Task statement:
Using the listing below, retype exactly the lines starting at the one with "C11: 27pF (GND, n4) -> 100pF (GND, n4)" and ending at the one with "R5: 100k (n16, n19) -> 100k (3V3, n19)", and include both.

═════ Source data ═════

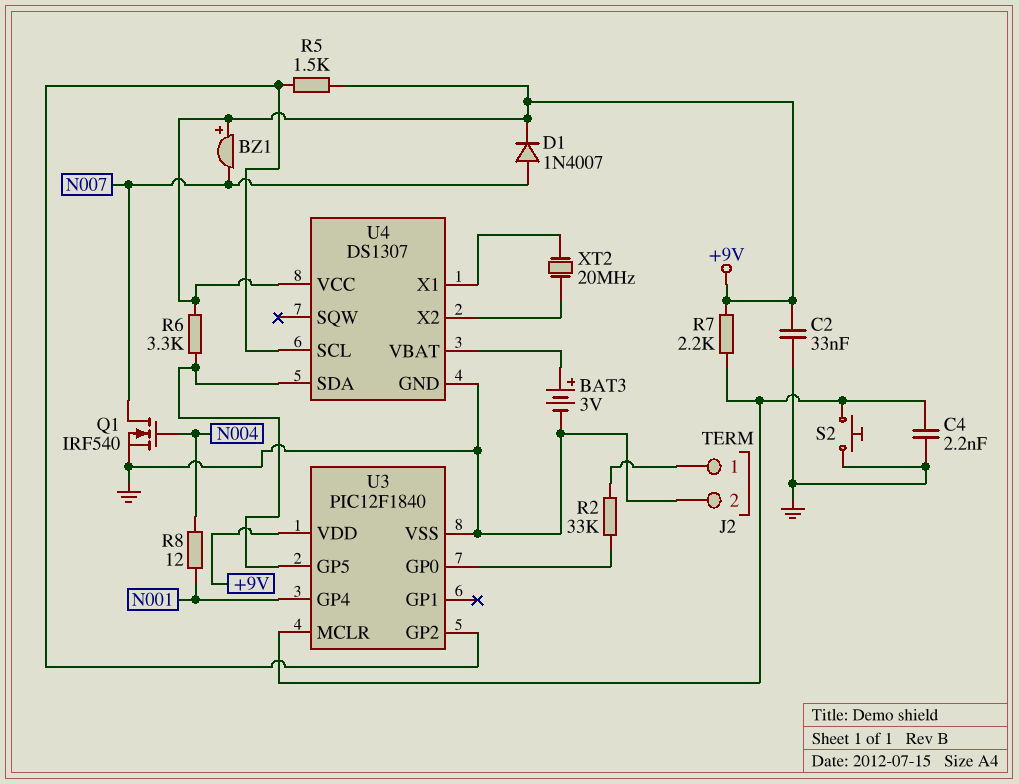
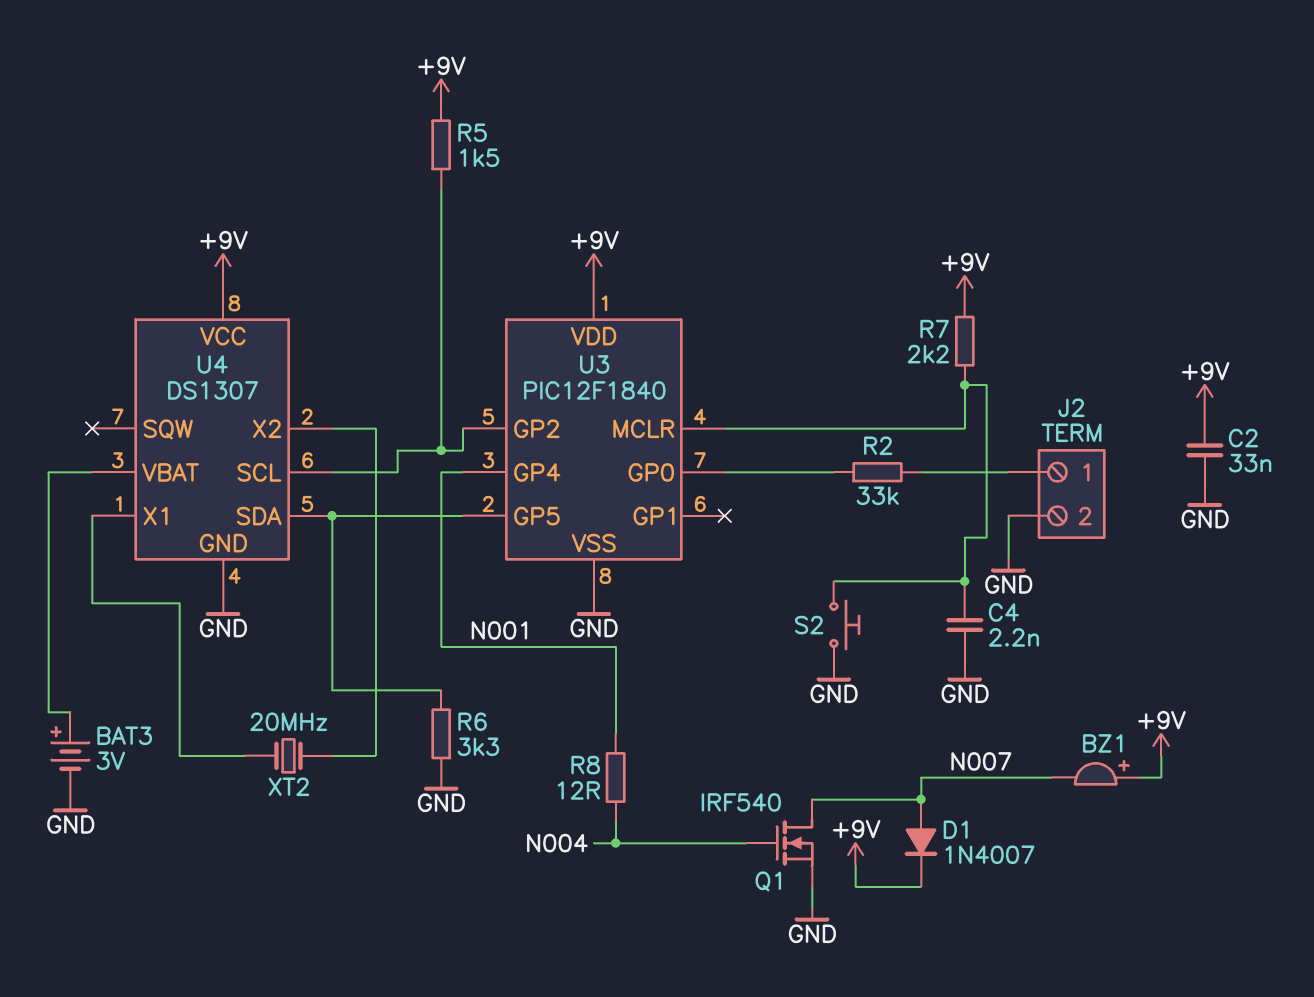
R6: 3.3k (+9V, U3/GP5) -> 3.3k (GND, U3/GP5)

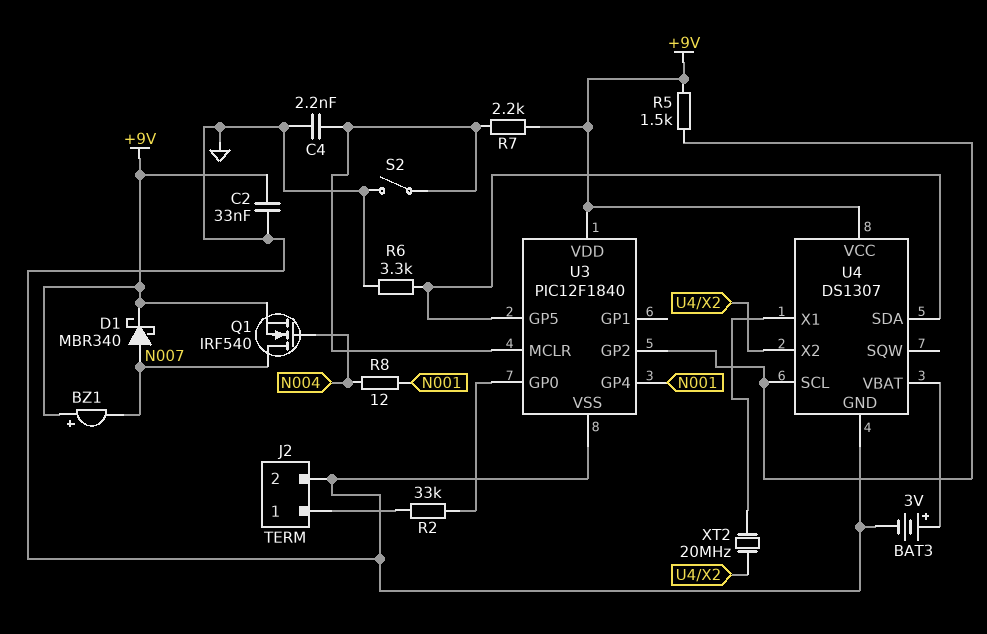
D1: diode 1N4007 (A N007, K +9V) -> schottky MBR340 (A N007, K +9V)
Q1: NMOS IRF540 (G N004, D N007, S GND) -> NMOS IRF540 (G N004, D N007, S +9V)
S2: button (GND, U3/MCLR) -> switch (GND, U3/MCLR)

═════
═════ Source data ═════

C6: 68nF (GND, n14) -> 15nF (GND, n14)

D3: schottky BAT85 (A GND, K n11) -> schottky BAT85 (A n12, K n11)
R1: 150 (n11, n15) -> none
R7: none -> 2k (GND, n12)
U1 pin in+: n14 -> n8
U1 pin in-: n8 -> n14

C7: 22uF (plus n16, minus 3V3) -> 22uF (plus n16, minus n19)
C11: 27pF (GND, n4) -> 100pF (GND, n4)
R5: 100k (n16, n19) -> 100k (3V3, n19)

═════

Solved problem:
C11: 27pF (GND, n4) -> 100pF (GND, n4)
R5: 100k (n16, n19) -> 100k (3V3, n19)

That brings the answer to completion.